▶ _Excerpted records_:

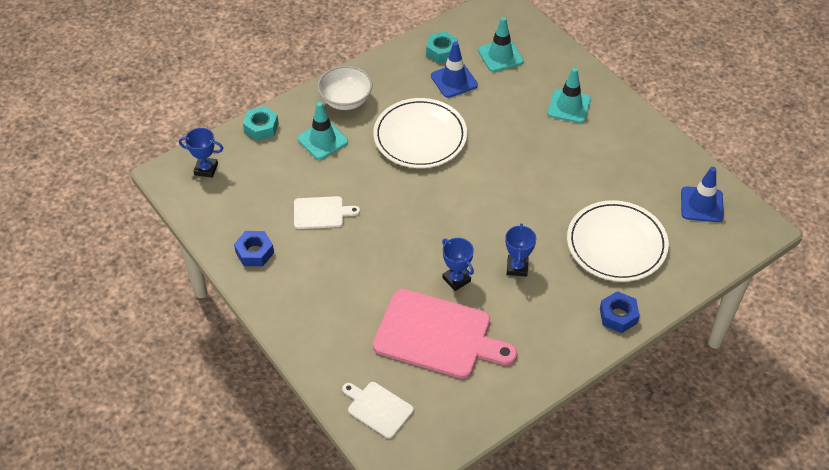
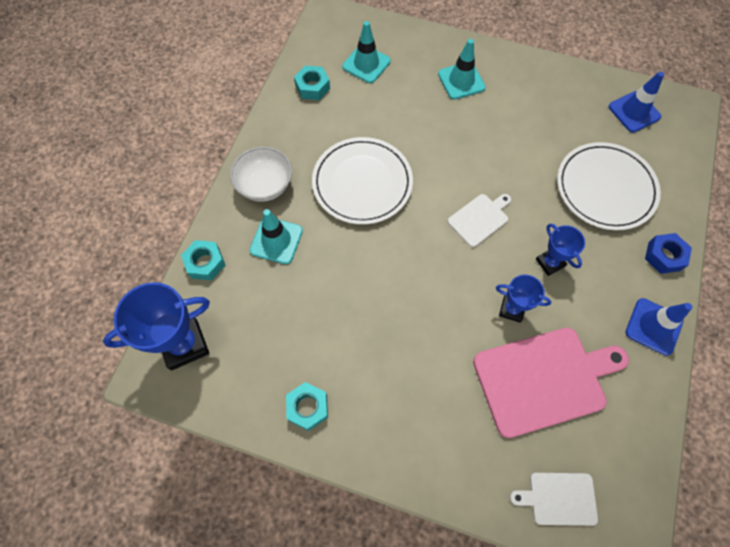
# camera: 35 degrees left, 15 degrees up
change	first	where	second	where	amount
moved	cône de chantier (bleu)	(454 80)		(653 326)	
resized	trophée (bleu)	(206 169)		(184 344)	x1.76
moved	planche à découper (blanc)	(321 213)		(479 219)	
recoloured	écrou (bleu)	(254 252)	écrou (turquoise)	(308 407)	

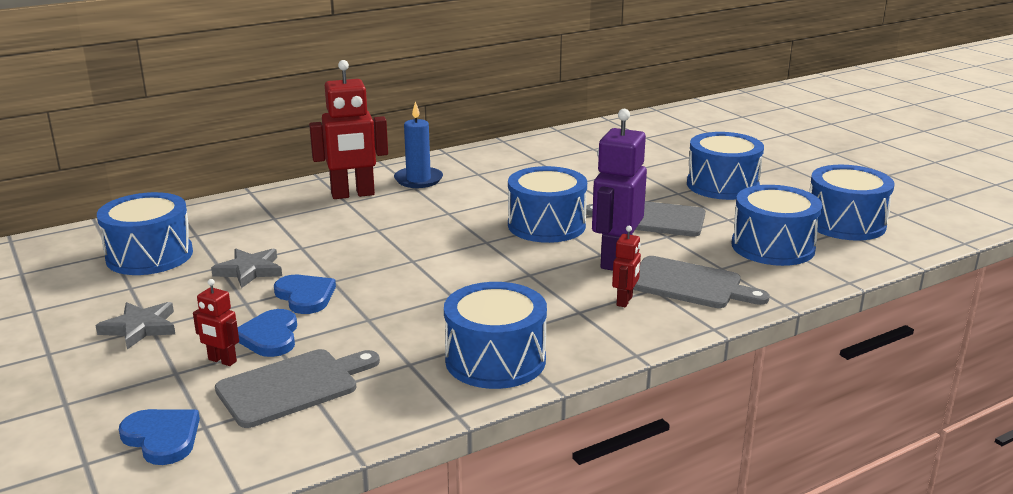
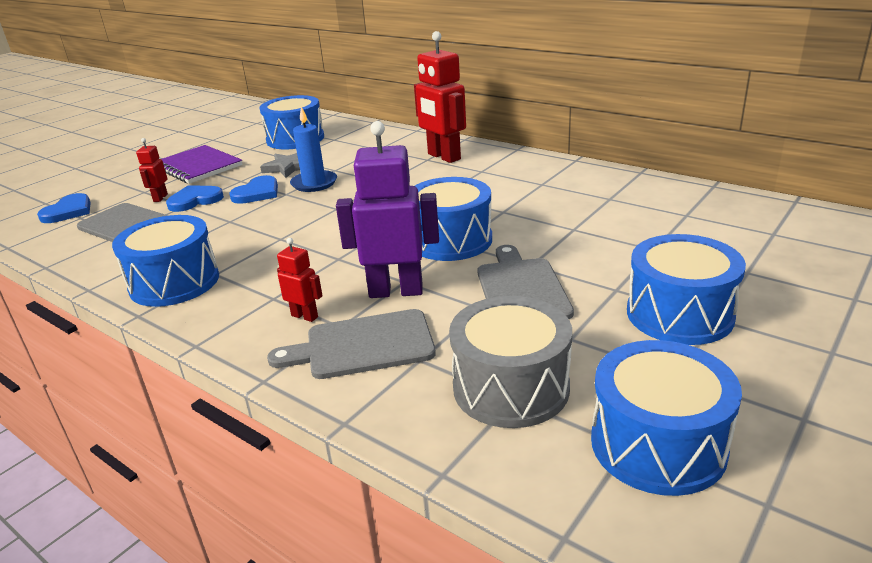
# camera: 70 degrees right, 5 degrees up
change	first	where	second	where	amount
moved	bougie (bleu)	(418 180)		(314 183)	
recoloured	tambour (bleu)	(773 247)	tambour (gris)	(511 387)	
turned	robot (rouge)	(625 301)		(305 316)	150 degrees counterclockwise
turned	planche à découper (gris)	(689 284)		(363 345)	75 degrees clockwise
replaced	étoile (gris)	(140 328)	carnet (violet)	(198 166)	

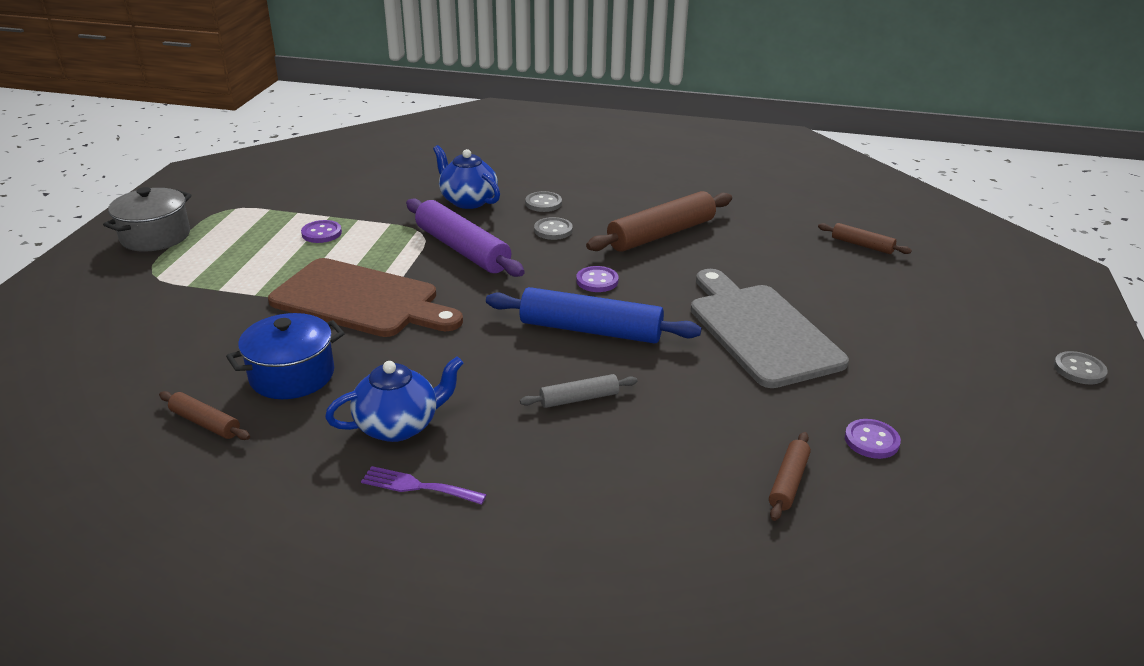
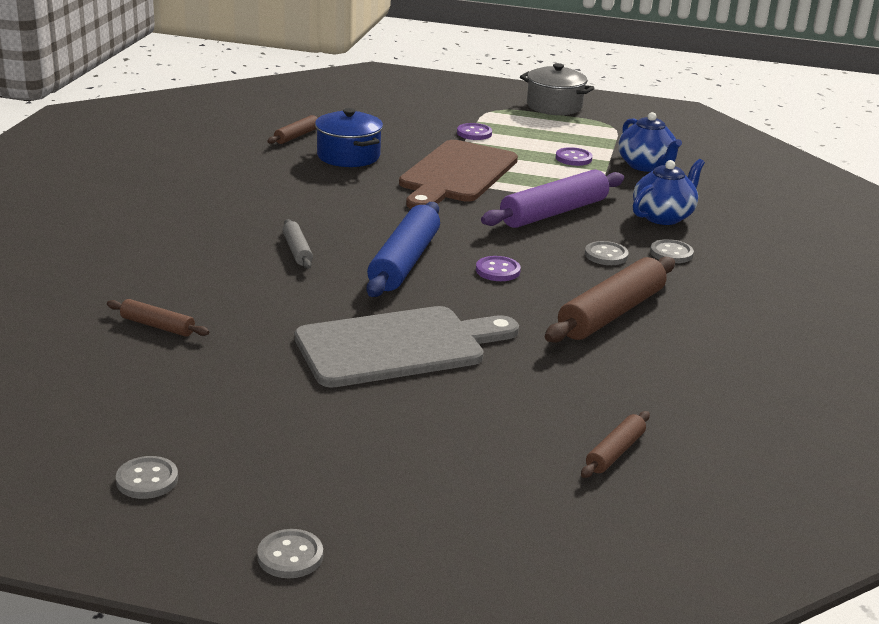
# camera: 90 degrees right, 5 degrees down
change	first	where	second	where	amount
turned	rouleau à pâtisserie (marron)	(661 234)		(611 313)	75 degrees clockwise
moved	théière (bleu)	(399 426)		(646 166)	
moved	bouton (violet)	(871 440)		(474 133)	
removed	fourchette (violet)	(417 486)			
added			bouton (gris)	(147 480)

▶ _Task statement_:
Set down all the data again exactly as above, pictures excluded.

▶ _Output of the exercise_:
# camera: 35 degrees left, 15 degrees up
change	first	where	second	where	amount
moved	cône de chantier (bleu)	(454 80)		(653 326)	
resized	trophée (bleu)	(206 169)		(184 344)	x1.76
moved	planche à découper (blanc)	(321 213)		(479 219)	
recoloured	écrou (bleu)	(254 252)	écrou (turquoise)	(308 407)	

# camera: 70 degrees right, 5 degrees up
change	first	where	second	where	amount
moved	bougie (bleu)	(418 180)		(314 183)	
recoloured	tambour (bleu)	(773 247)	tambour (gris)	(511 387)	
turned	robot (rouge)	(625 301)		(305 316)	150 degrees counterclockwise
turned	planche à découper (gris)	(689 284)		(363 345)	75 degrees clockwise
replaced	étoile (gris)	(140 328)	carnet (violet)	(198 166)	

# camera: 90 degrees right, 5 degrees down
change	first	where	second	where	amount
turned	rouleau à pâtisserie (marron)	(661 234)		(611 313)	75 degrees clockwise
moved	théière (bleu)	(399 426)		(646 166)	
moved	bouton (violet)	(871 440)		(474 133)	
removed	fourchette (violet)	(417 486)			
added			bouton (gris)	(147 480)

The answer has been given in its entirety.